[To do]
Take the line containing "(350, 298) = (264, 361): yellow house -> none" in the listing below and copy it, along with every line after it, without alteration.

── Extracted entries

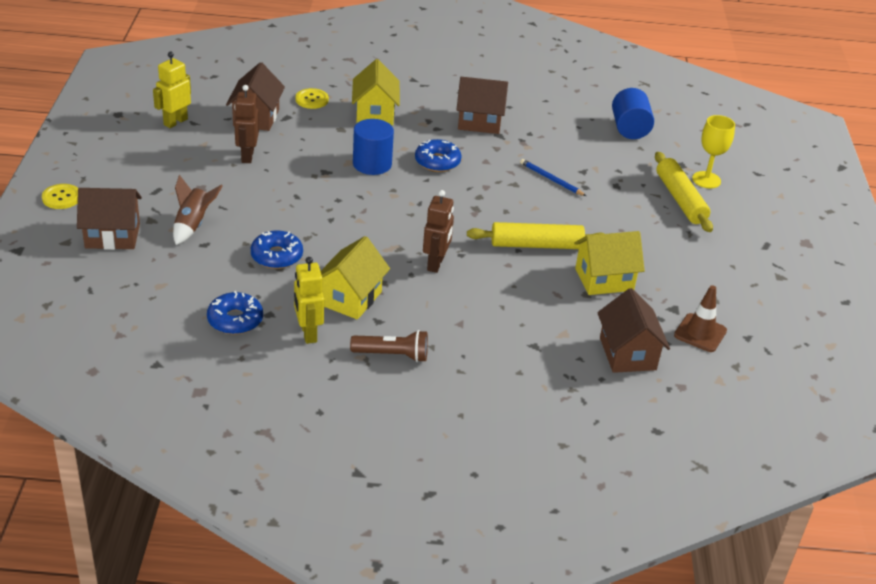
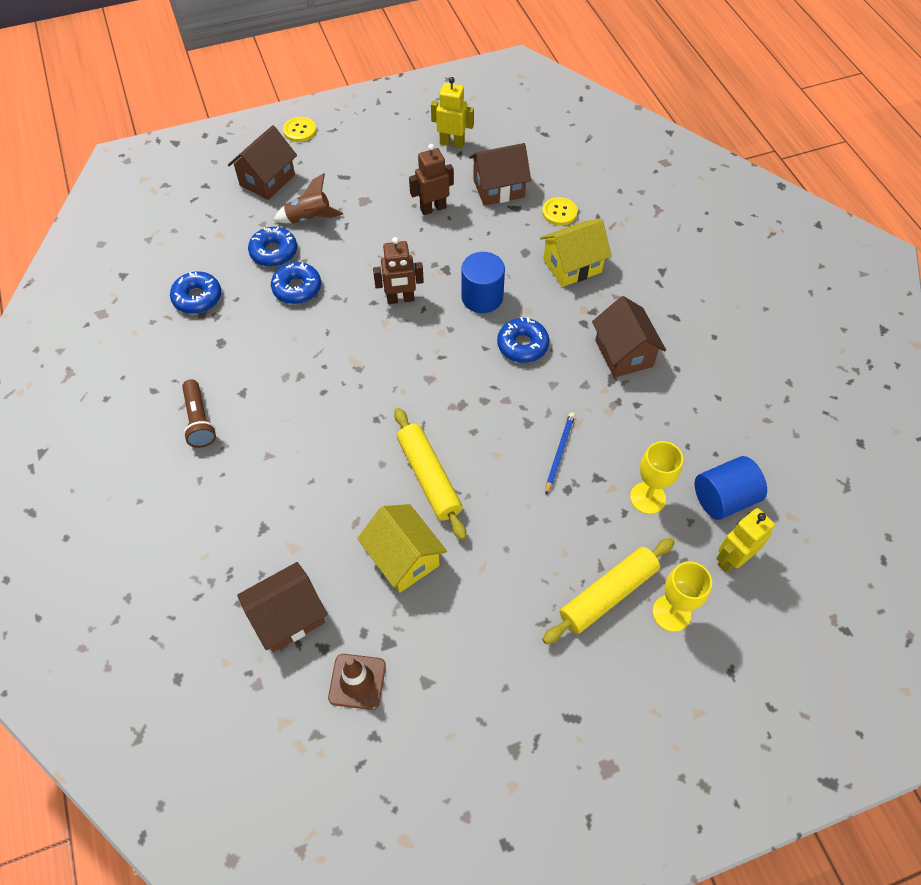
camera: 70 degrees right, 20 degrees up
(112, 236) = (267, 180): brown house -> brown house turned 60 degrees clockwise
(217, 257) = (274, 252): none -> blue donut
(308, 333) = (202, 351): yellow robot -> yellow robot (731, 559)
(350, 298) = (264, 361): yellow house -> none
(436, 264) = (350, 405): brown robot -> brown robot (400, 299)
(612, 157) = (647, 498): none -> yellow goblet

────

[Task answer]
(350, 298) = (264, 361): yellow house -> none
(436, 264) = (350, 405): brown robot -> brown robot (400, 299)
(612, 157) = (647, 498): none -> yellow goblet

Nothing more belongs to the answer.